Information>
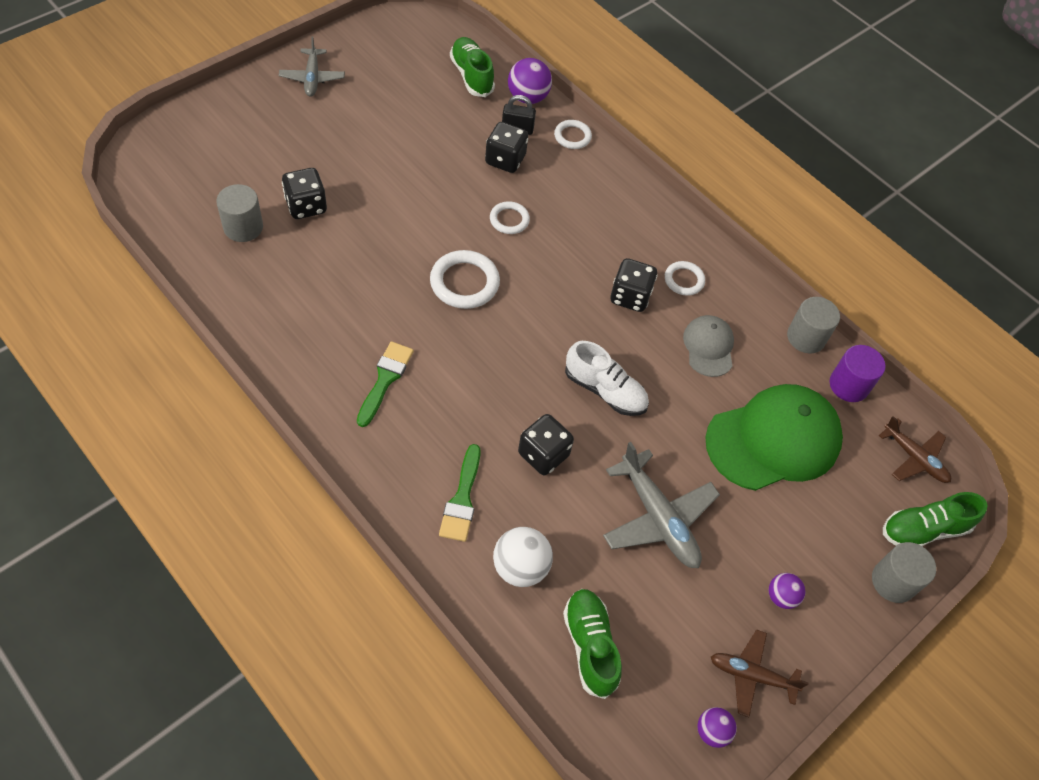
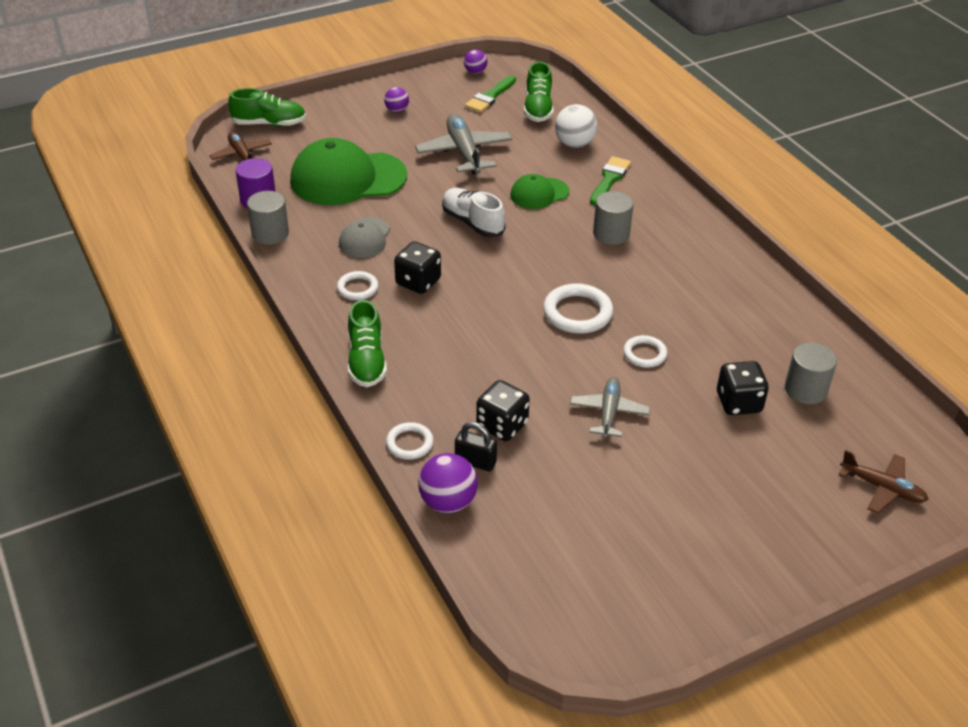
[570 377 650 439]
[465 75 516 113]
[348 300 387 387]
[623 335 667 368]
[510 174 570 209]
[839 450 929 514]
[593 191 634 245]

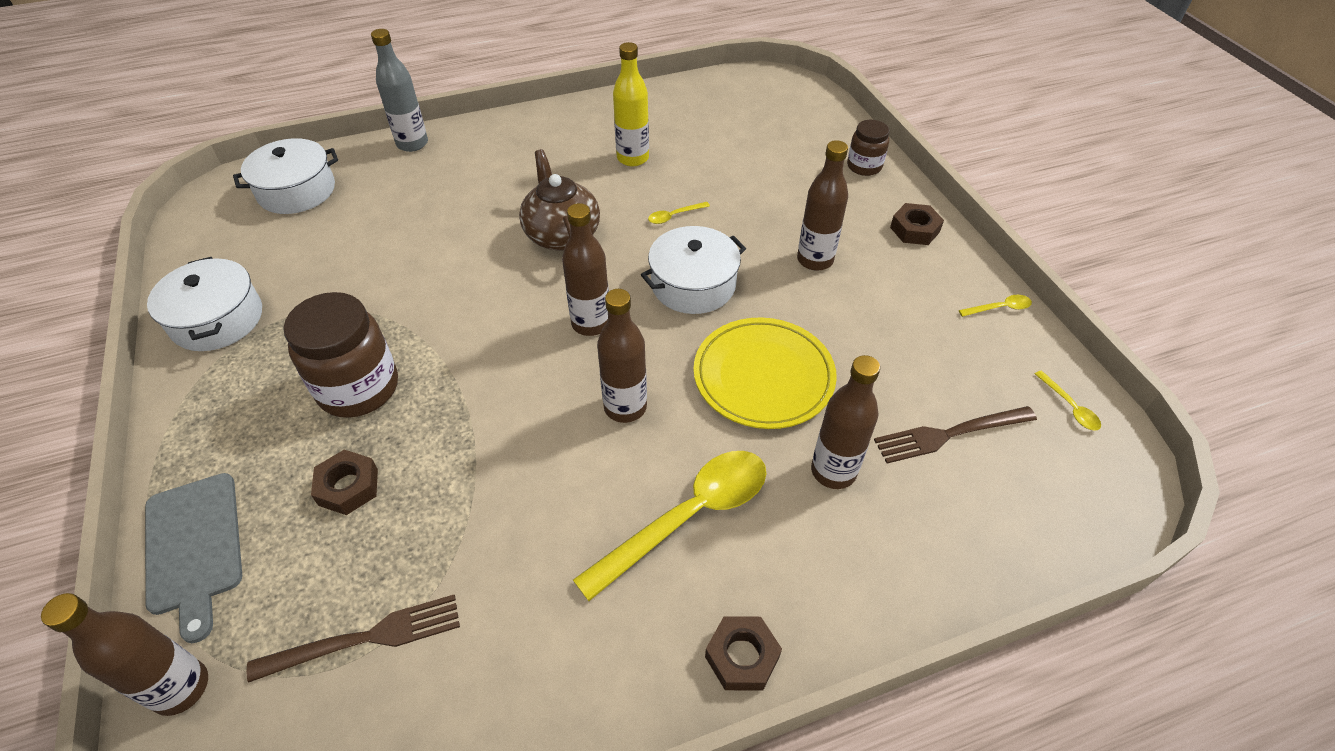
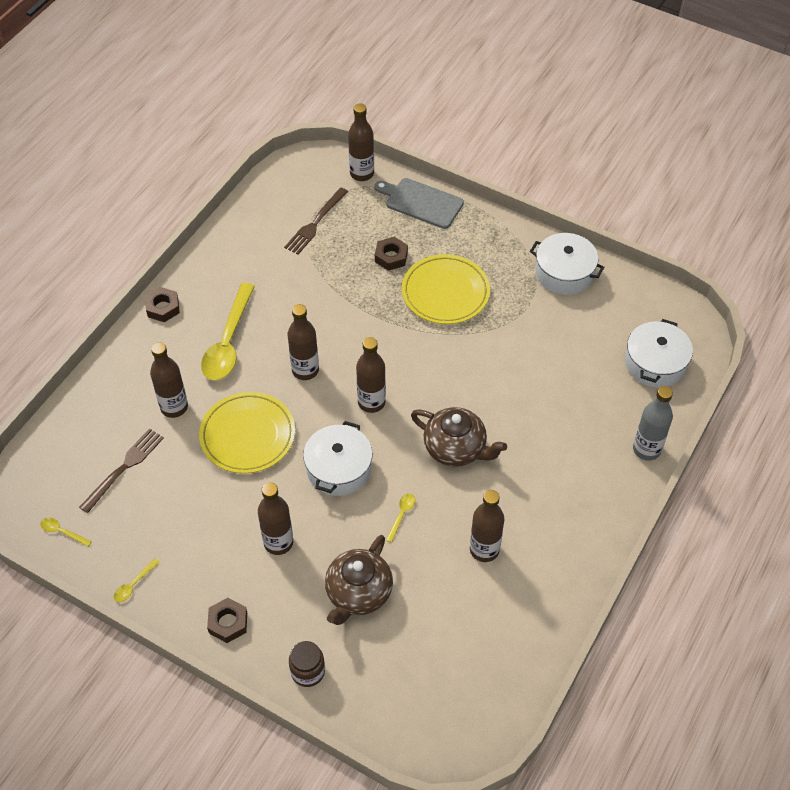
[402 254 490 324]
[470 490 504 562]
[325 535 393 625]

What to work on>
In the data above, find the line with "[348 300 387 387]" and repeat it and every line after it through the end, exactly; leave the pictures out.

Exercise answer>
[348 300 387 387]
[623 335 667 368]
[510 174 570 209]
[839 450 929 514]
[593 191 634 245]

[402 254 490 324]
[470 490 504 562]
[325 535 393 625]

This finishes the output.